=== Section Start ===
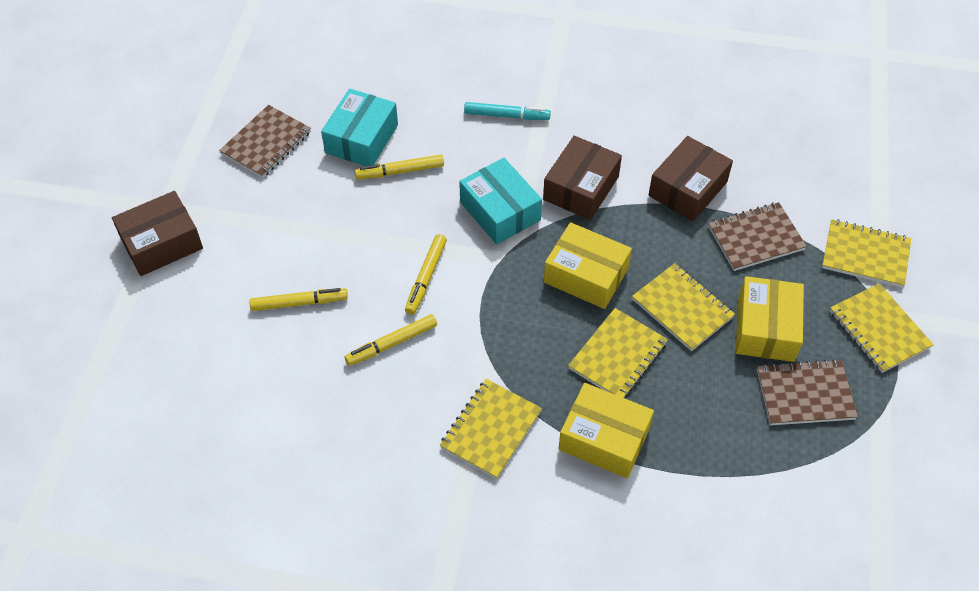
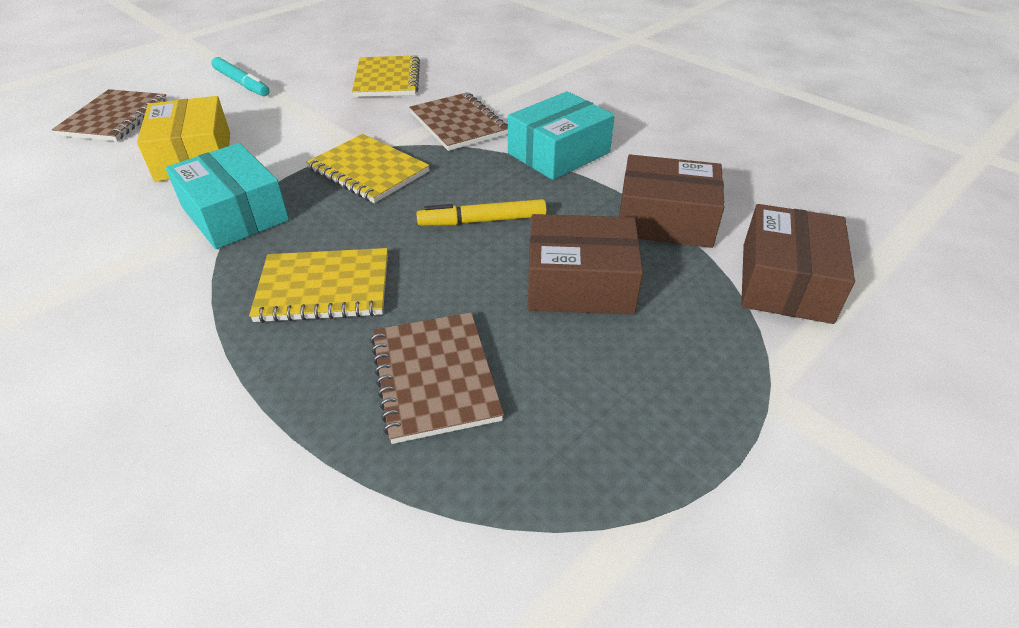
yellow box: 3 -> 1
yellow marker: 4 -> 1
yellow notebook: 5 -> 3

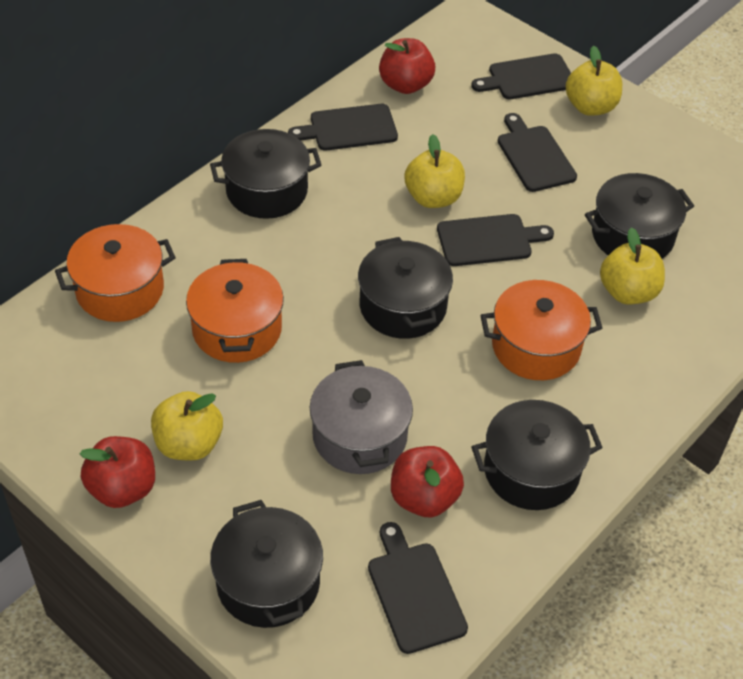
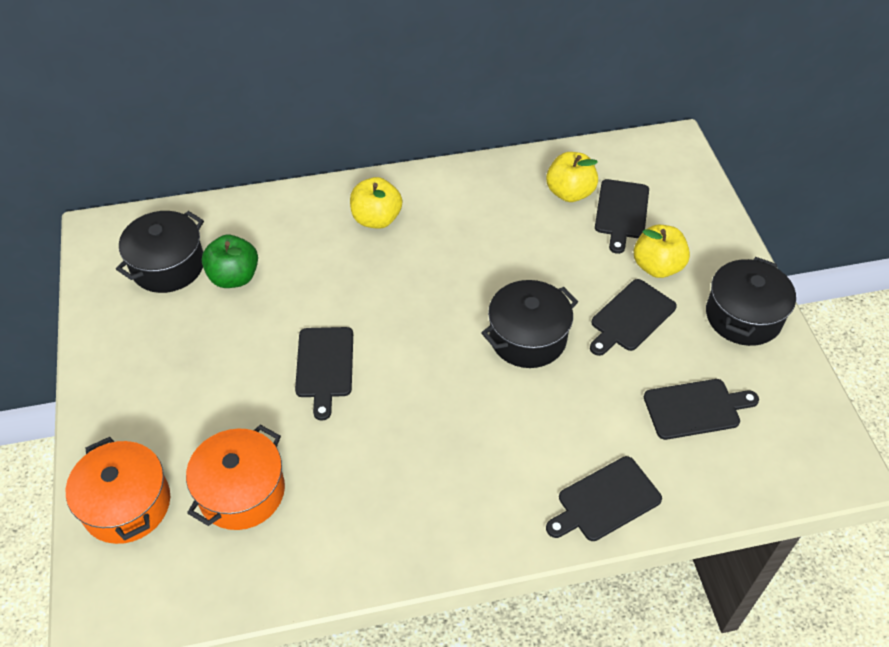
black pot: 5 -> 3
green apple: 0 -> 1
grey pot: 1 -> 0
orange pot: 3 -> 2
red apple: 3 -> 0
yellow apple: 4 -> 3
=== Section End ===
Exercise: Pictures in the records above should not be copied. Repeat everything else exactly.

Solution to the exercise:
yellow box: 3 -> 1
yellow marker: 4 -> 1
yellow notebook: 5 -> 3

black pot: 5 -> 3
green apple: 0 -> 1
grey pot: 1 -> 0
orange pot: 3 -> 2
red apple: 3 -> 0
yellow apple: 4 -> 3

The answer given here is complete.